Given records:
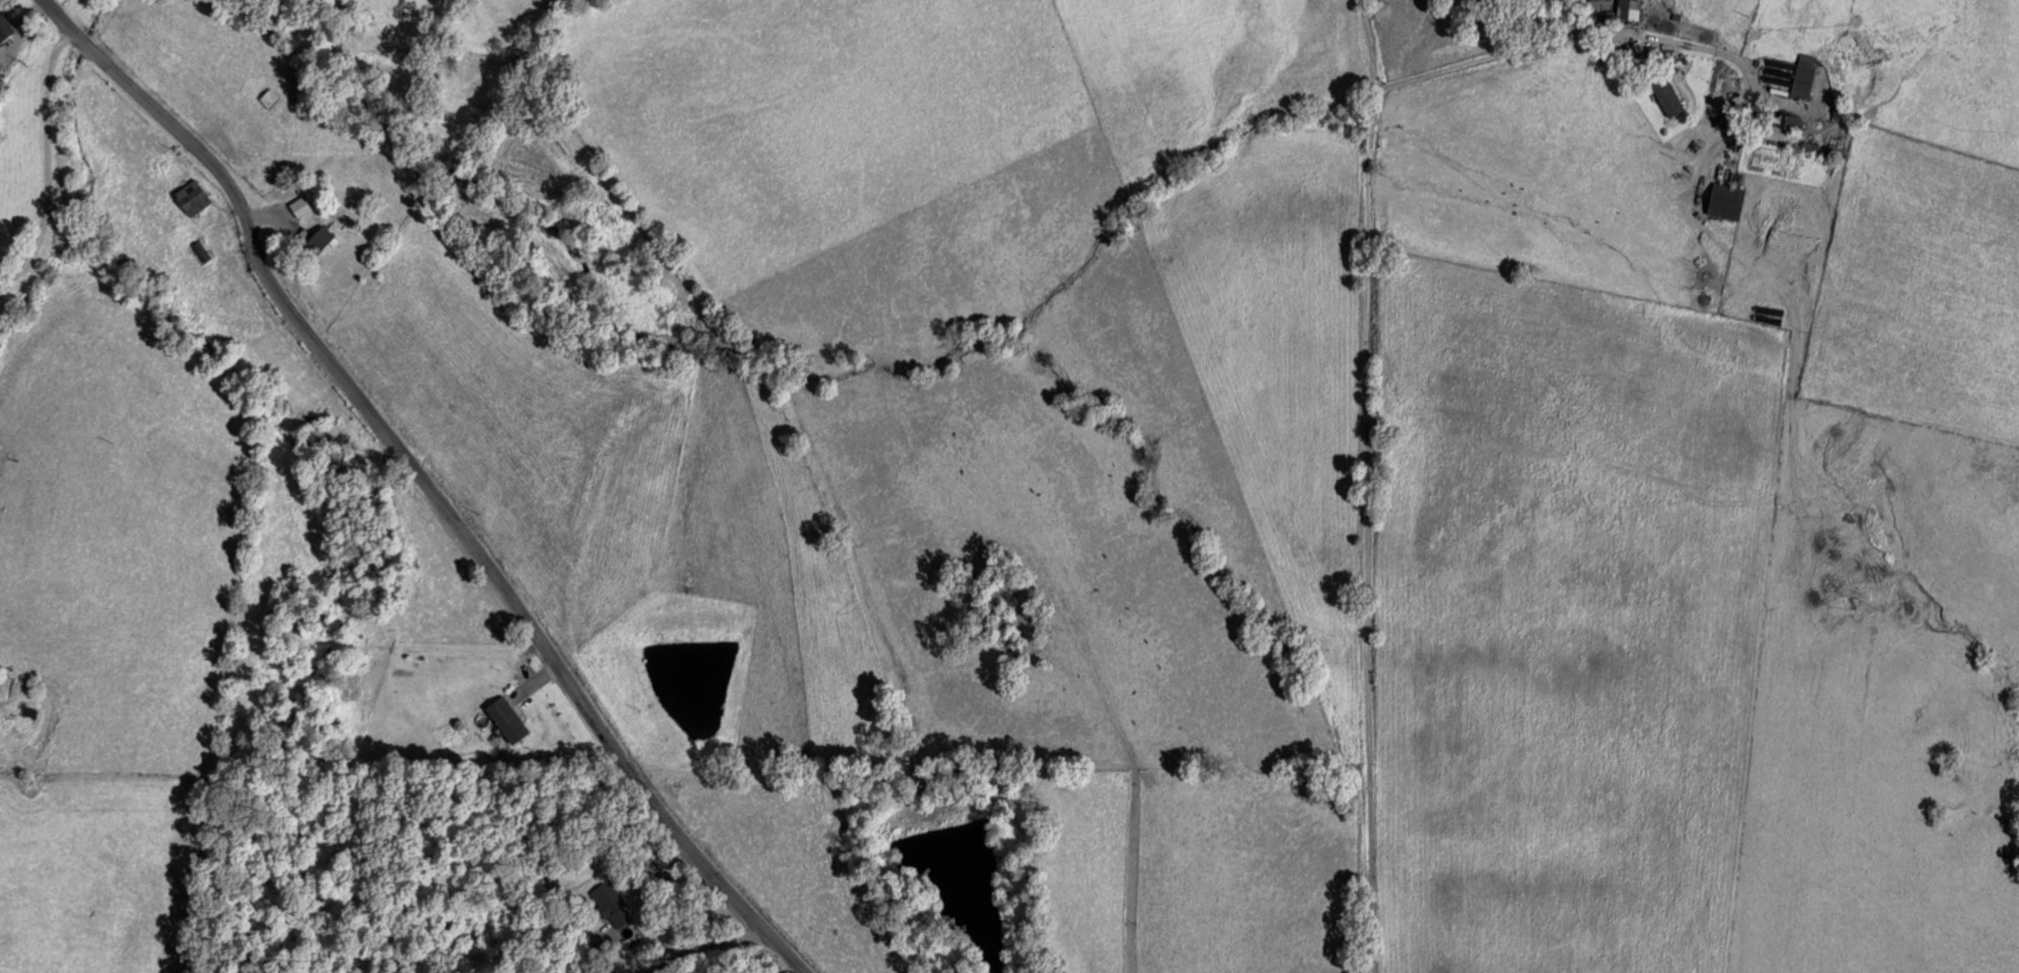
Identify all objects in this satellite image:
building: (1595, 0)
building: (1627, 9)
building: (4, 27)
building: (1802, 76)
building: (267, 97)
building: (1666, 97)
building: (1788, 121)
building: (190, 197)
building: (1723, 201)
building: (298, 206)
building: (318, 238)
road: (87, 296)
road: (1368, 371)
road: (402, 478)
building: (506, 719)
building: (610, 904)
road: (813, 963)
road: (785, 968)

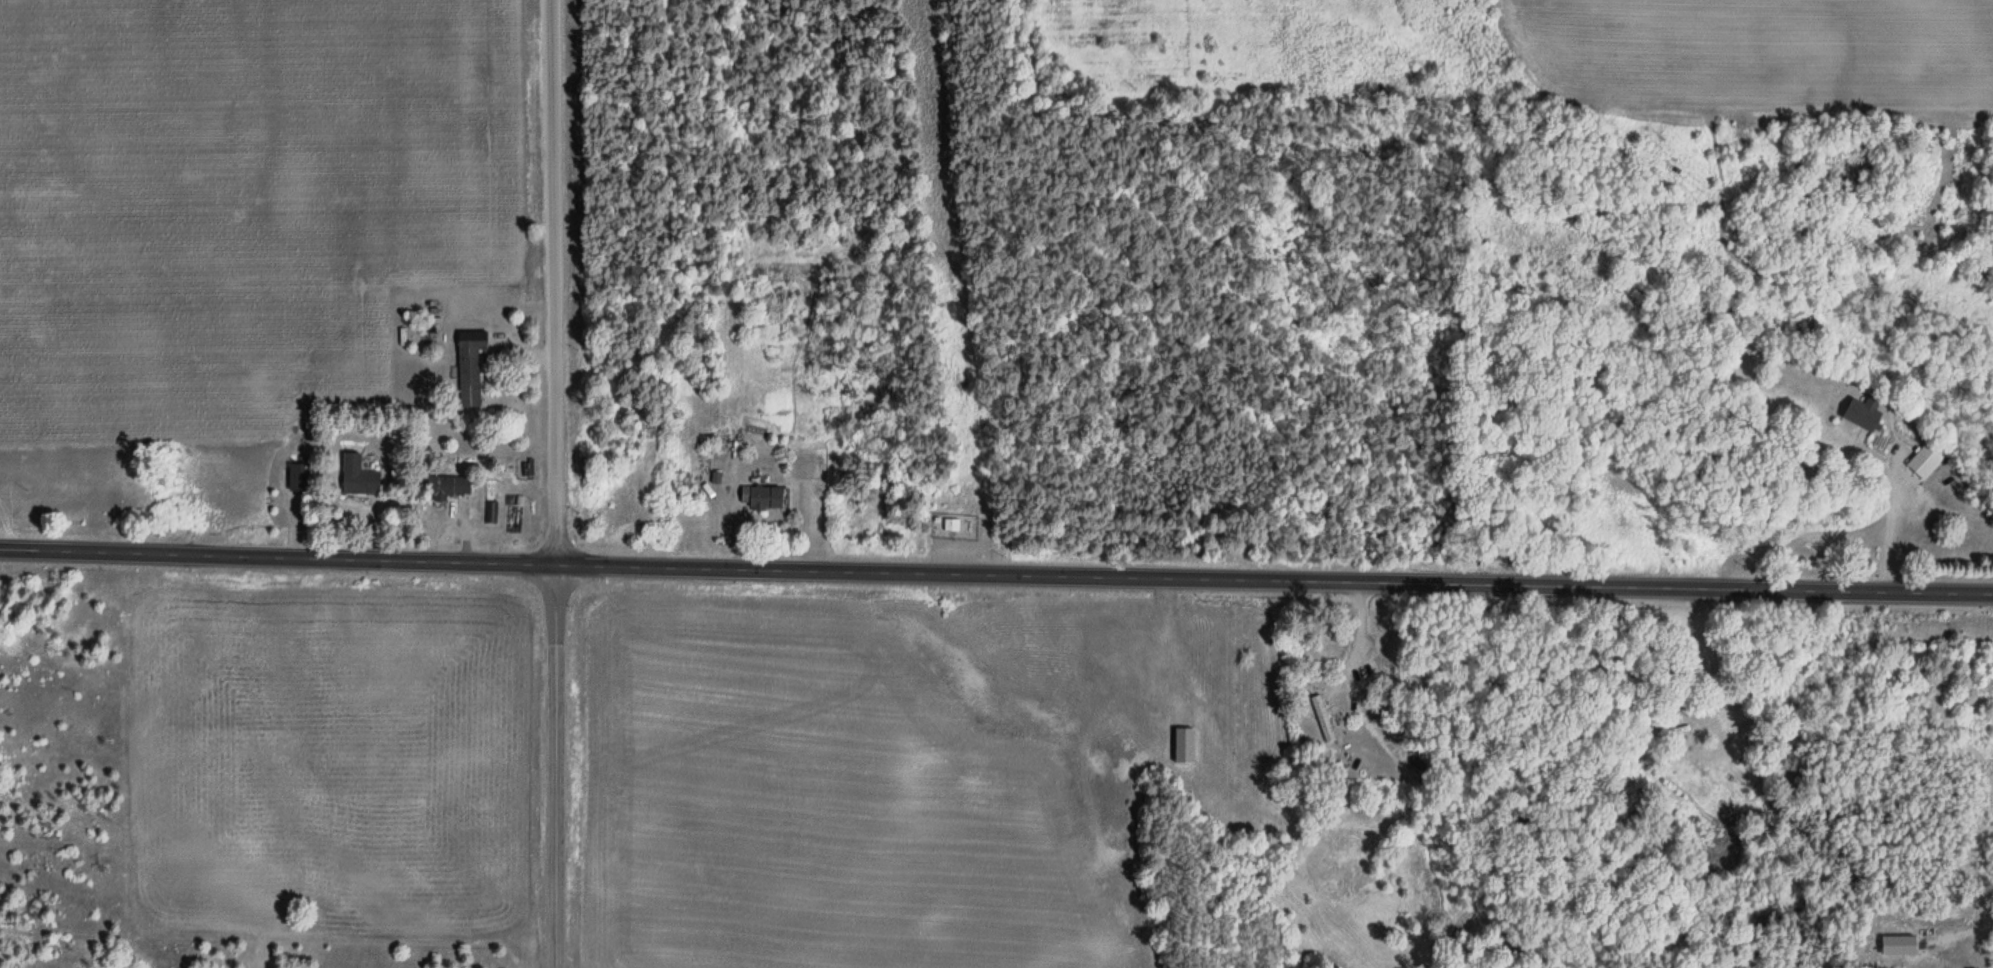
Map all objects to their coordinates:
road: (552, 282)
building: (468, 369)
building: (1858, 415)
building: (1921, 462)
building: (355, 477)
building: (445, 487)
building: (759, 498)
power substation: (954, 524)
building: (950, 525)
road: (279, 558)
road: (1276, 579)
building: (1321, 717)
building: (1678, 730)
road: (554, 766)

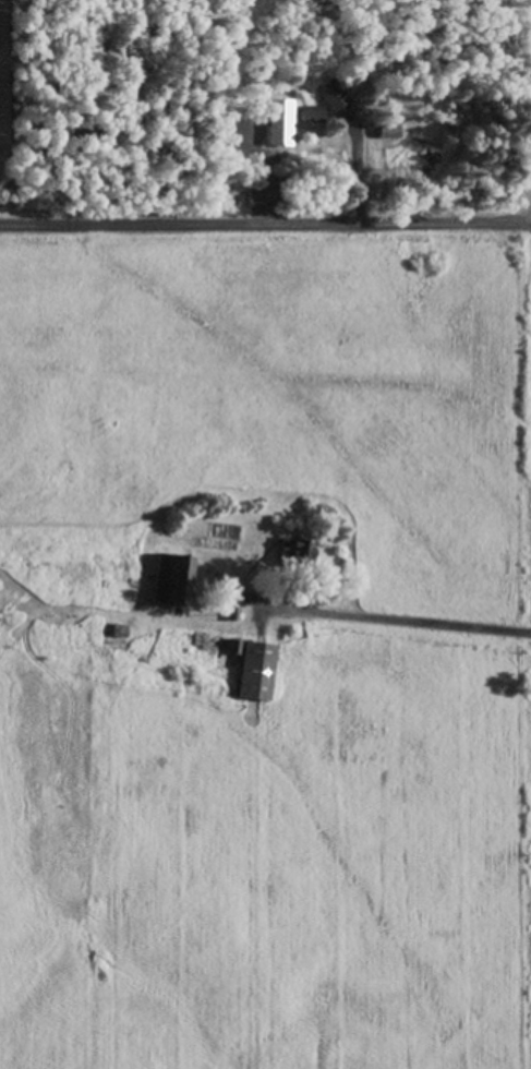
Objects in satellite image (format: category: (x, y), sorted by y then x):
building: (327, 94)
crop: (4, 101)
building: (306, 114)
building: (275, 122)
road: (265, 220)
crop: (279, 390)
building: (280, 553)
building: (166, 579)
building: (250, 670)
crop: (273, 878)

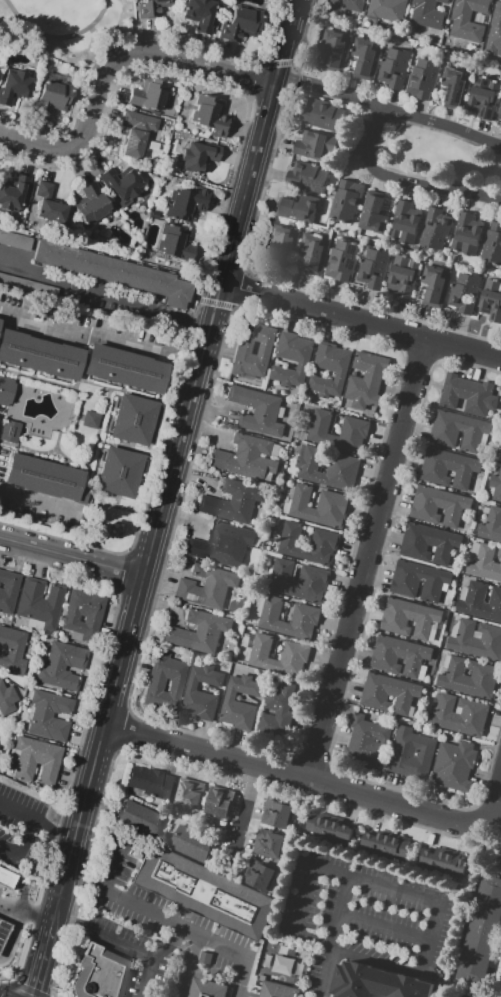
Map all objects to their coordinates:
building: (347, 6)
building: (151, 7)
building: (386, 10)
building: (428, 13)
building: (200, 14)
building: (469, 19)
building: (241, 24)
park: (61, 25)
road: (98, 33)
building: (495, 34)
road: (306, 35)
road: (59, 36)
building: (334, 48)
building: (366, 58)
building: (394, 67)
road: (117, 69)
building: (423, 78)
building: (16, 83)
building: (455, 87)
building: (53, 94)
building: (152, 95)
building: (484, 96)
road: (389, 109)
building: (499, 114)
building: (210, 115)
building: (322, 115)
building: (136, 132)
building: (312, 146)
building: (199, 157)
building: (313, 176)
road: (403, 180)
building: (122, 182)
building: (13, 194)
building: (346, 200)
building: (186, 203)
building: (50, 204)
building: (92, 204)
building: (297, 208)
building: (372, 213)
building: (404, 223)
building: (434, 229)
building: (466, 234)
building: (15, 240)
building: (282, 242)
building: (175, 243)
building: (492, 245)
building: (313, 252)
building: (341, 260)
building: (373, 269)
building: (115, 271)
building: (403, 276)
building: (436, 284)
building: (28, 287)
road: (220, 288)
building: (463, 292)
road: (105, 295)
building: (491, 300)
road: (361, 318)
building: (0, 321)
road: (101, 339)
building: (244, 347)
building: (41, 354)
building: (292, 360)
building: (126, 368)
building: (330, 369)
building: (366, 380)
building: (6, 390)
building: (468, 395)
building: (257, 411)
building: (91, 419)
building: (134, 420)
building: (354, 427)
building: (9, 430)
building: (459, 430)
building: (498, 455)
building: (247, 458)
building: (448, 468)
building: (327, 469)
building: (119, 472)
building: (43, 477)
building: (495, 486)
road: (37, 499)
building: (234, 501)
building: (439, 506)
building: (319, 507)
building: (491, 526)
building: (428, 543)
building: (221, 544)
building: (308, 544)
building: (499, 553)
road: (73, 556)
road: (368, 557)
building: (485, 564)
building: (299, 581)
building: (419, 581)
building: (207, 586)
building: (8, 591)
building: (480, 601)
building: (40, 603)
building: (305, 614)
building: (82, 615)
building: (410, 619)
building: (198, 632)
building: (475, 639)
building: (12, 651)
building: (294, 651)
building: (400, 657)
building: (62, 665)
building: (469, 677)
building: (155, 685)
building: (202, 692)
building: (389, 693)
building: (7, 698)
building: (240, 703)
building: (279, 711)
building: (49, 715)
building: (459, 715)
building: (367, 742)
building: (411, 753)
road: (99, 755)
building: (37, 760)
building: (454, 765)
road: (295, 774)
building: (150, 781)
building: (187, 796)
building: (220, 803)
road: (494, 804)
road: (243, 805)
building: (276, 813)
building: (139, 818)
parking lot: (18, 822)
road: (38, 822)
building: (329, 828)
road: (491, 829)
road: (23, 843)
building: (193, 844)
building: (269, 844)
building: (385, 844)
building: (443, 861)
road: (113, 867)
building: (260, 875)
building: (6, 878)
road: (366, 882)
road: (22, 884)
parking lot: (0, 889)
building: (204, 891)
road: (27, 909)
road: (173, 923)
road: (384, 926)
building: (3, 930)
gas station: (3, 931)
building: (480, 935)
road: (121, 942)
road: (170, 946)
road: (41, 965)
road: (189, 965)
road: (327, 972)
building: (101, 973)
building: (377, 982)
building: (207, 989)
building: (277, 990)
building: (499, 992)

Task instructions:
Go through the material above and repeat it exactly. Omit the pictures.

Result for this task:
Identify all objects in this satellite image:
building: (1595, 0)
building: (1627, 9)
building: (4, 27)
building: (1802, 76)
building: (267, 97)
building: (1666, 97)
building: (1788, 121)
building: (190, 197)
building: (1723, 201)
building: (298, 206)
building: (318, 238)
road: (87, 296)
road: (1368, 371)
road: (402, 478)
building: (506, 719)
building: (610, 904)
road: (813, 963)
road: (785, 968)

Map all objects to their coordinates:
road: (552, 282)
building: (468, 369)
building: (1858, 415)
building: (1921, 462)
building: (355, 477)
building: (445, 487)
building: (759, 498)
power substation: (954, 524)
building: (950, 525)
road: (279, 558)
road: (1276, 579)
building: (1321, 717)
building: (1678, 730)
road: (554, 766)

Objects in satellite image (format: category: (x, y), sorted by y then x):
building: (327, 94)
crop: (4, 101)
building: (306, 114)
building: (275, 122)
road: (265, 220)
crop: (279, 390)
building: (280, 553)
building: (166, 579)
building: (250, 670)
crop: (273, 878)

Map all objects to their coordinates:
building: (347, 6)
building: (151, 7)
building: (386, 10)
building: (428, 13)
building: (200, 14)
building: (469, 19)
building: (241, 24)
park: (61, 25)
road: (98, 33)
building: (495, 34)
road: (306, 35)
road: (59, 36)
building: (334, 48)
building: (366, 58)
building: (394, 67)
road: (117, 69)
building: (423, 78)
building: (16, 83)
building: (455, 87)
building: (53, 94)
building: (152, 95)
building: (484, 96)
road: (389, 109)
building: (499, 114)
building: (210, 115)
building: (322, 115)
building: (136, 132)
building: (312, 146)
building: (199, 157)
building: (313, 176)
road: (403, 180)
building: (122, 182)
building: (13, 194)
building: (346, 200)
building: (186, 203)
building: (50, 204)
building: (92, 204)
building: (297, 208)
building: (372, 213)
building: (404, 223)
building: (434, 229)
building: (466, 234)
building: (15, 240)
building: (282, 242)
building: (175, 243)
building: (492, 245)
building: (313, 252)
building: (341, 260)
building: (373, 269)
building: (115, 271)
building: (403, 276)
building: (436, 284)
building: (28, 287)
road: (220, 288)
building: (463, 292)
road: (105, 295)
building: (491, 300)
road: (361, 318)
building: (0, 321)
road: (101, 339)
building: (244, 347)
building: (41, 354)
building: (292, 360)
building: (126, 368)
building: (330, 369)
building: (366, 380)
building: (6, 390)
building: (468, 395)
building: (257, 411)
building: (91, 419)
building: (134, 420)
building: (354, 427)
building: (9, 430)
building: (459, 430)
building: (498, 455)
building: (247, 458)
building: (448, 468)
building: (327, 469)
building: (119, 472)
building: (43, 477)
building: (495, 486)
road: (37, 499)
building: (234, 501)
building: (439, 506)
building: (319, 507)
building: (491, 526)
building: (428, 543)
building: (221, 544)
building: (308, 544)
building: (499, 553)
road: (73, 556)
road: (368, 557)
building: (485, 564)
building: (299, 581)
building: (419, 581)
building: (207, 586)
building: (8, 591)
building: (480, 601)
building: (40, 603)
building: (305, 614)
building: (82, 615)
building: (410, 619)
building: (198, 632)
building: (475, 639)
building: (12, 651)
building: (294, 651)
building: (400, 657)
building: (62, 665)
building: (469, 677)
building: (155, 685)
building: (202, 692)
building: (389, 693)
building: (7, 698)
building: (240, 703)
building: (279, 711)
building: (49, 715)
building: (459, 715)
building: (367, 742)
building: (411, 753)
road: (99, 755)
building: (37, 760)
building: (454, 765)
road: (295, 774)
building: (150, 781)
building: (187, 796)
building: (220, 803)
road: (494, 804)
road: (243, 805)
building: (276, 813)
building: (139, 818)
parking lot: (18, 822)
road: (38, 822)
building: (329, 828)
road: (491, 829)
road: (23, 843)
building: (193, 844)
building: (269, 844)
building: (385, 844)
building: (443, 861)
road: (113, 867)
building: (260, 875)
building: (6, 878)
road: (366, 882)
road: (22, 884)
parking lot: (0, 889)
building: (204, 891)
road: (27, 909)
road: (173, 923)
road: (384, 926)
building: (3, 930)
gas station: (3, 931)
building: (480, 935)
road: (121, 942)
road: (170, 946)
road: (41, 965)
road: (189, 965)
road: (327, 972)
building: (101, 973)
building: (377, 982)
building: (207, 989)
building: (277, 990)
building: (499, 992)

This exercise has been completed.